◆ SOURCE MATERIAL
•••
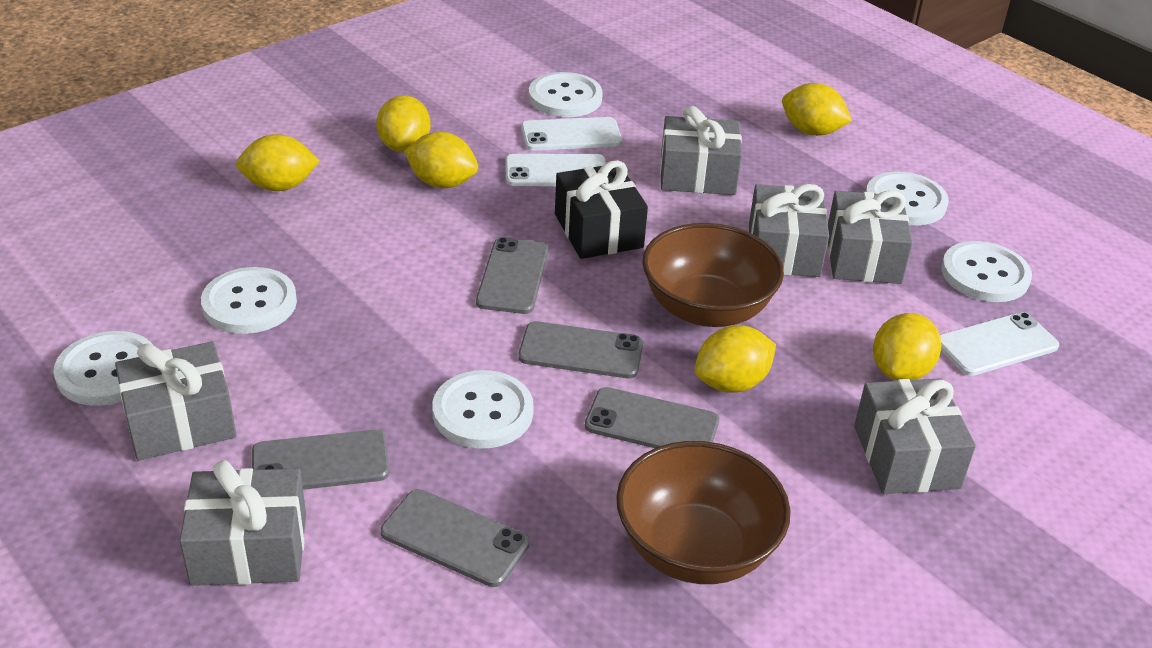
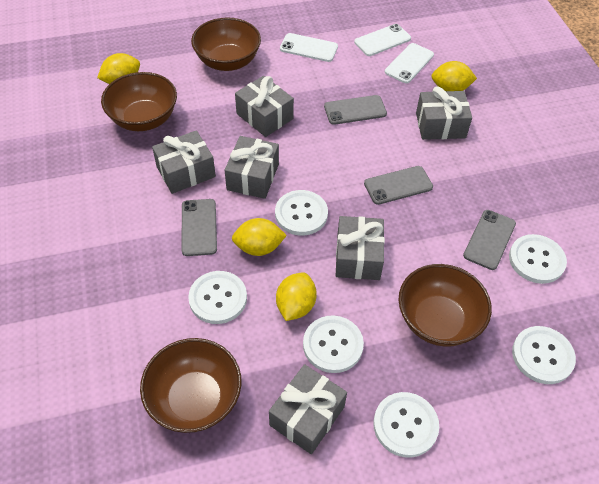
black gift: 1 -> 0
brown bowl: 2 -> 4
grey phone: 5 -> 4
yellow lemon: 6 -> 4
•••
◆ TASK GOAL
The listing above is to be retyped word for word, with the pictures omitted.

◆ TASK ANSWER
black gift: 1 -> 0
brown bowl: 2 -> 4
grey phone: 5 -> 4
yellow lemon: 6 -> 4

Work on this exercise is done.